* [Action item] In the copy, include no images, and repeat each entry precisely as written.

[Stored entries]
####################

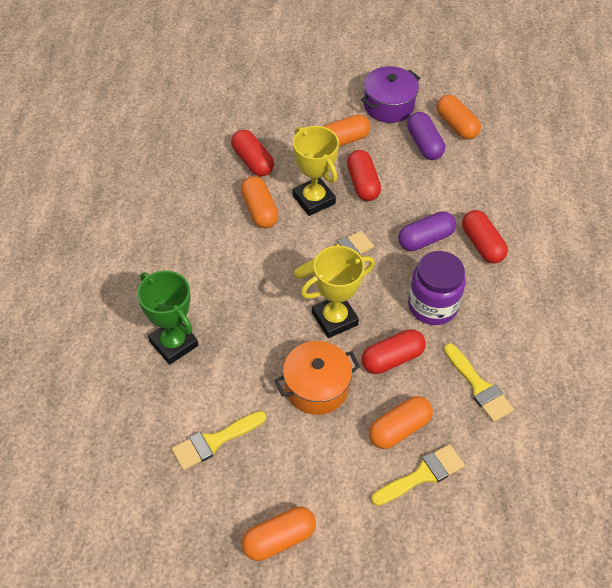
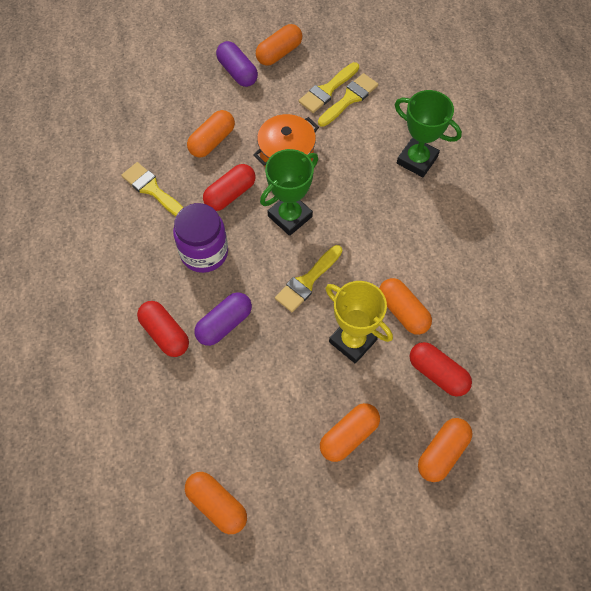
camera: 165 degrees right, 10 degrees up
yellow trophy [301,246,375,338] -> green trophy [260,149,318,236]
red capsule [347,150,381,201] -> none
purple pot [361,66,420,123] -> none
yellow brush [371,444,465,506] -> yellow brush moved to [299,62,359,113]
purple capsule [407,112,445,160] -> purple capsule moved to [216,41,258,87]
none -> orange capsule [418,418,472,482]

####################

* [Solution to the exercise]
camera: 165 degrees right, 10 degrees up
yellow trophy [301,246,375,338] -> green trophy [260,149,318,236]
red capsule [347,150,381,201] -> none
purple pot [361,66,420,123] -> none
yellow brush [371,444,465,506] -> yellow brush moved to [299,62,359,113]
purple capsule [407,112,445,160] -> purple capsule moved to [216,41,258,87]
none -> orange capsule [418,418,472,482]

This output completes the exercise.